### The data:
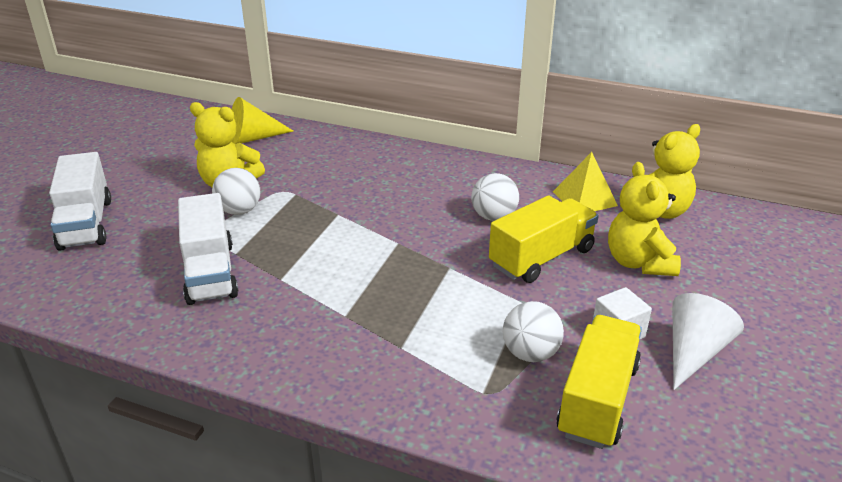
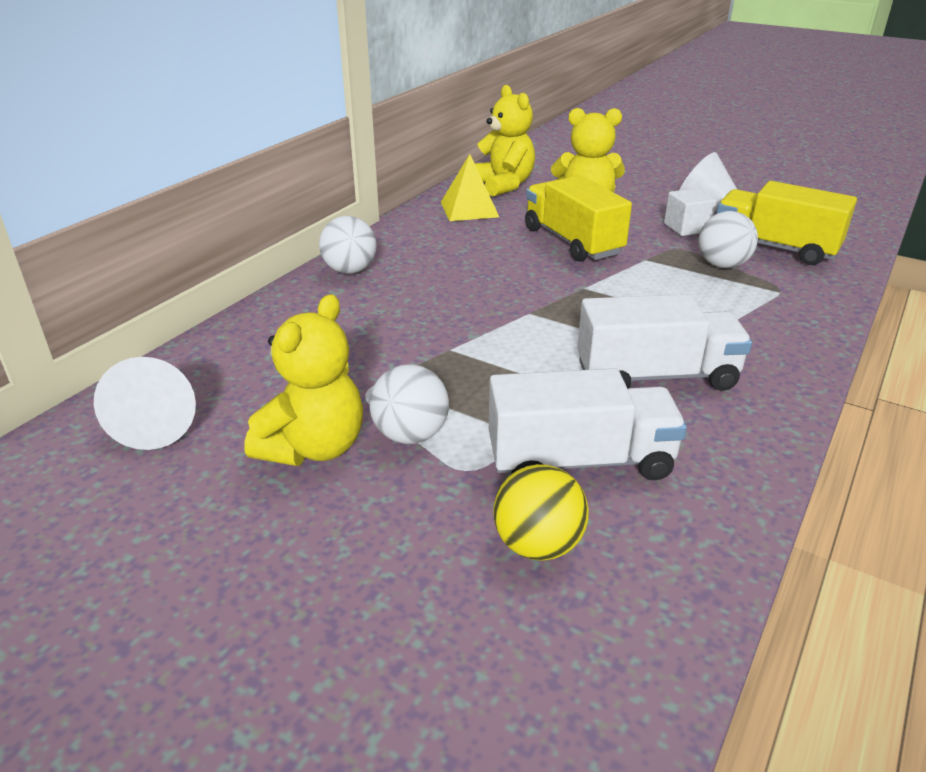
camera: 80 degrees left, 0 degrees up
(86, 224) = (387, 642): white truck -> white truck (656, 376)
(139, 261) = (538, 545): none -> yellow ball
(253, 138) = (158, 421): yellow cone -> white cone
(493, 217) = (490, 254): white ball -> white ball (350, 270)

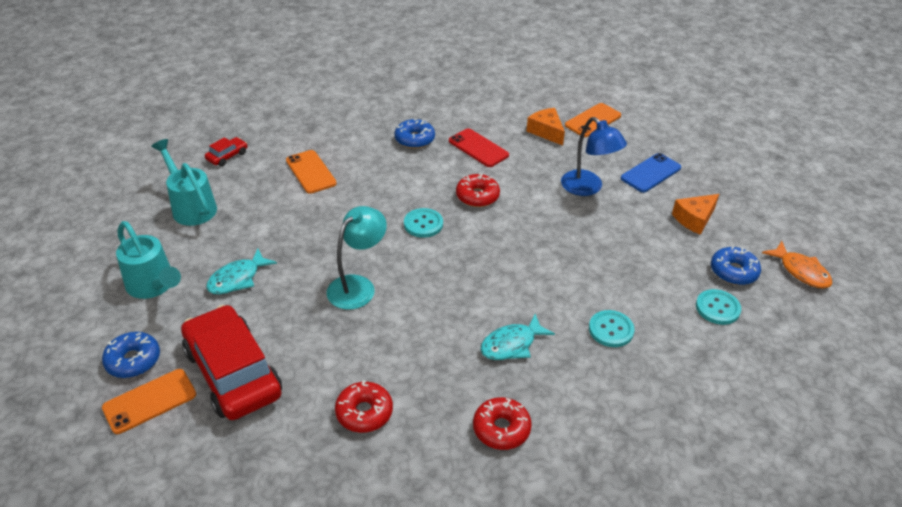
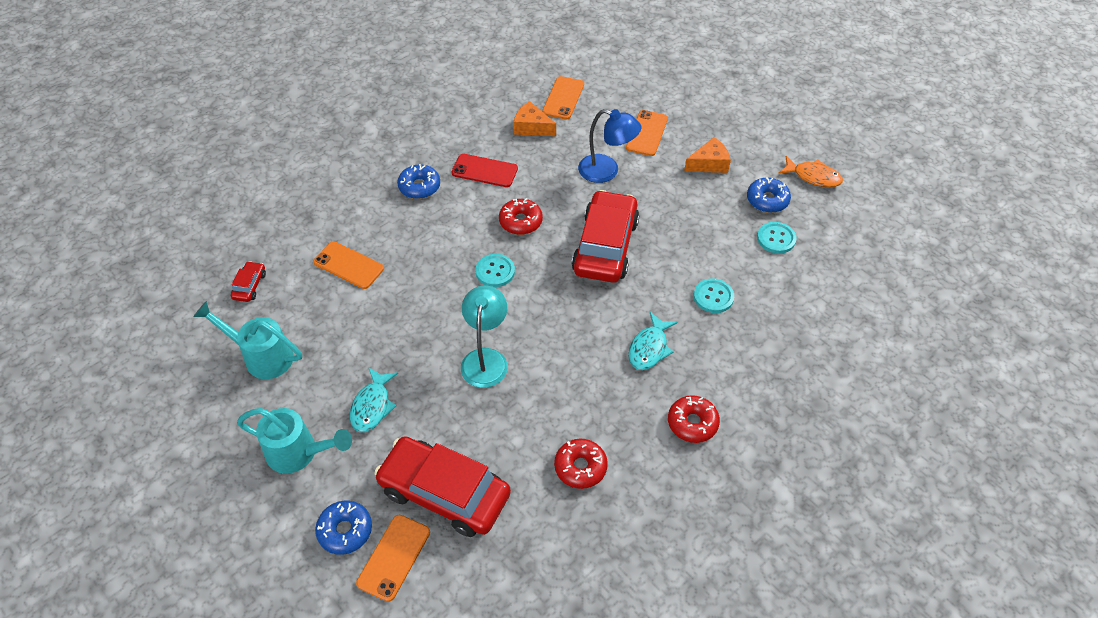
camera: 30 degrees left, 10 degrees up
(538, 245) = (605, 246): none -> red car
(650, 173) = (646, 133): blue phone -> orange phone
(694, 219) = (709, 164): orange cheese -> orange cheese turned 135 degrees counterclockwise

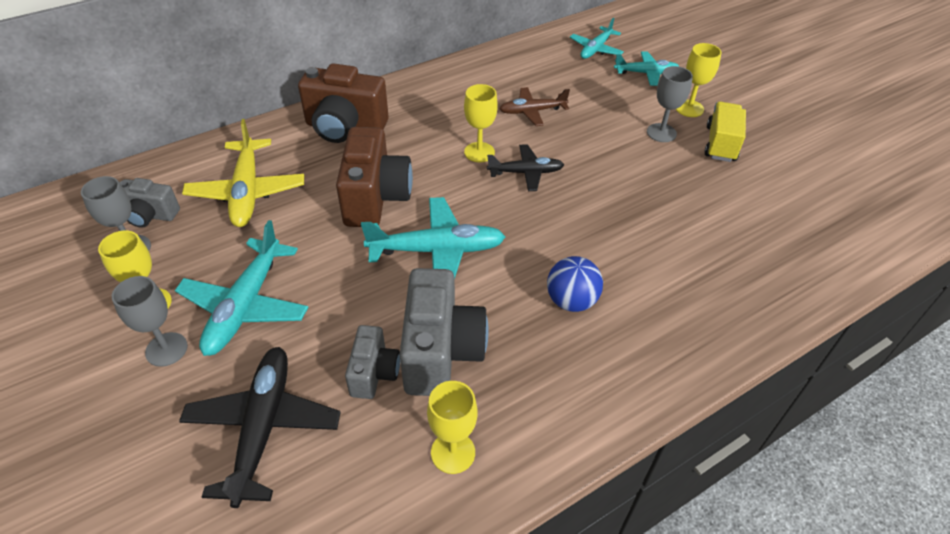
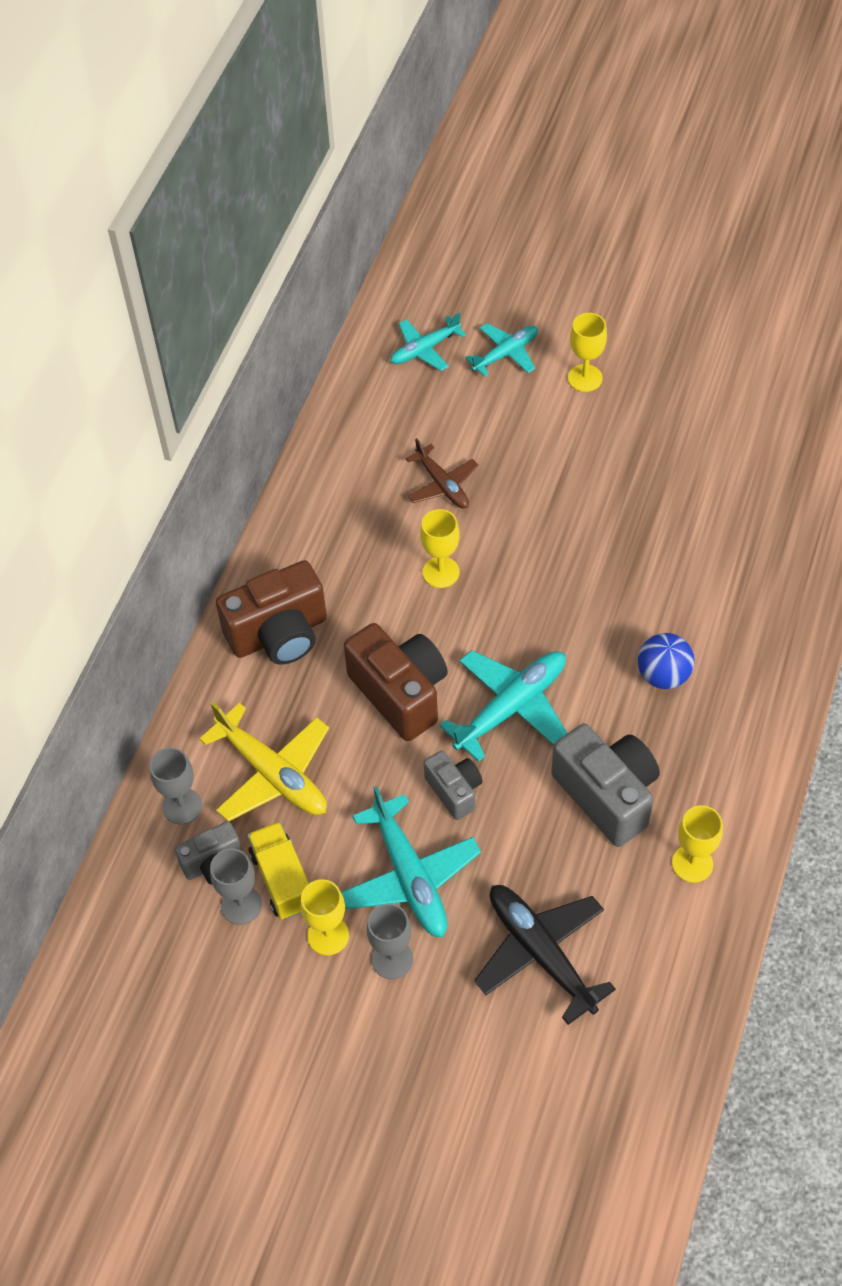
camera: 35 degrees left, 10 degrees up
(374, 373) = (575, 850): grey camera -> grey camera (454, 791)
(525, 173) = (506, 567): black plane -> none
(532, 111) = (442, 484): brown plane -> brown plane turned 75 degrees counterclockwise
(596, 49) = (425, 349): turquoise plane -> turquoise plane turned 60 degrees clockwise
(661, 133) = (585, 430): grey goblet -> grey goblet (182, 806)
(720, 144) = (647, 408): yellow truck -> yellow truck (282, 879)

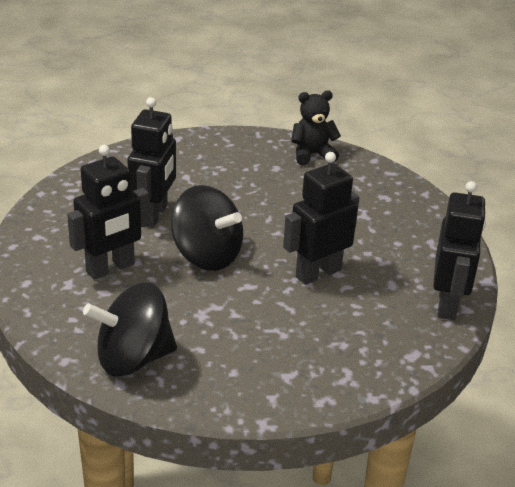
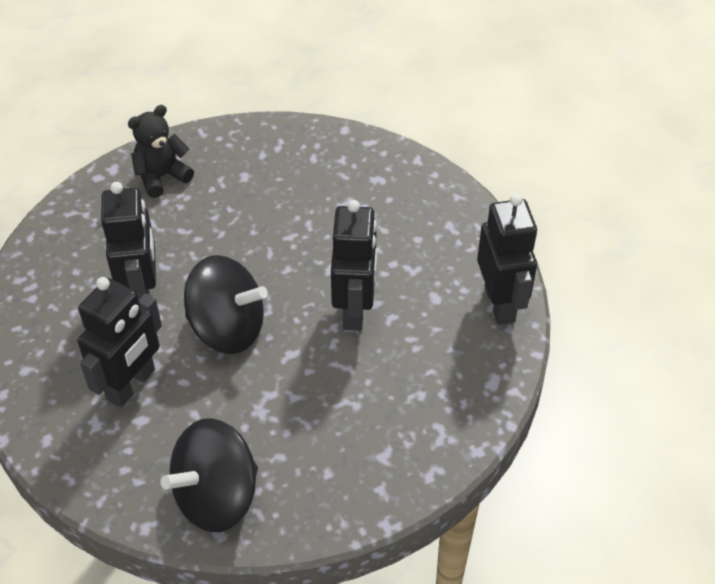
camera: 20 degrees left, 15 degrees up
(312, 155) = (275, 144): black teddy bear -> black teddy bear (162, 176)
(318, 273) = (354, 310): black robot -> black robot turned 150 degrees clockwise

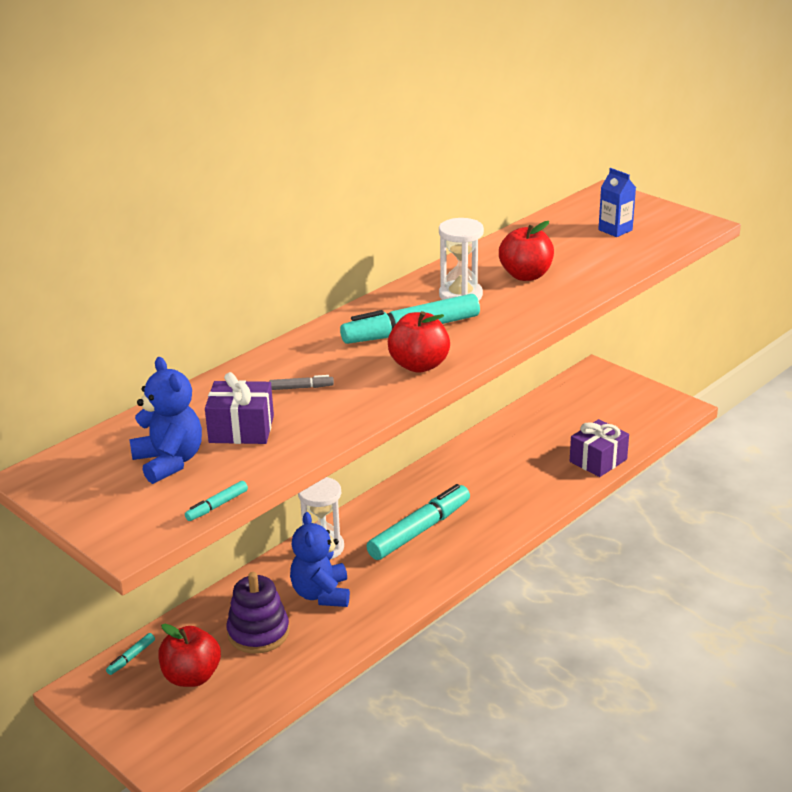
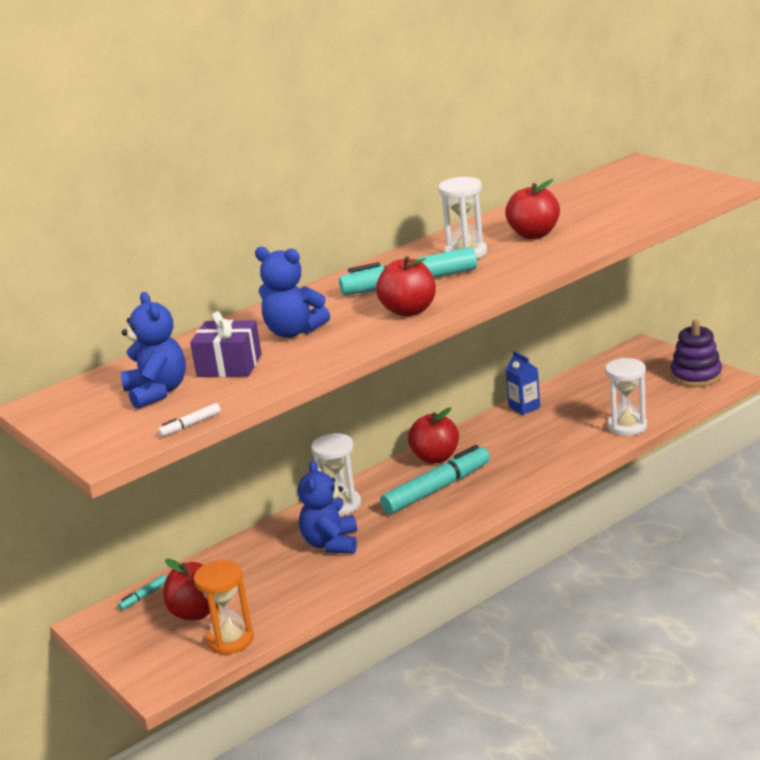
camera: 10 degrees right, 5 degrees down
(217, 506) = (190, 425): turquoise marker -> white marker
(234, 710) = (230, 640): none -> orange hourglass
(258, 633) = (265, 576): purple stacking toy -> purple stacking toy (696, 376)
(301, 388) = (293, 332): grey marker -> blue teddy bear
(411, 494) = (435, 458): none -> red apple
(598, 460) = (627, 426): purple gift -> white hourglass
(615, 230) = (634, 193): blue carton -> blue carton (524, 407)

### What is expected:
Every line from the one with "(318, 273) = (354, 310): black" through the end of the material above should be restated word for word, with the pictures left out.

### Finished task:
(318, 273) = (354, 310): black robot -> black robot turned 150 degrees clockwise

camera: 10 degrees right, 5 degrees down
(217, 506) = (190, 425): turquoise marker -> white marker
(234, 710) = (230, 640): none -> orange hourglass
(258, 633) = (265, 576): purple stacking toy -> purple stacking toy (696, 376)
(301, 388) = (293, 332): grey marker -> blue teddy bear
(411, 494) = (435, 458): none -> red apple
(598, 460) = (627, 426): purple gift -> white hourglass
(615, 230) = (634, 193): blue carton -> blue carton (524, 407)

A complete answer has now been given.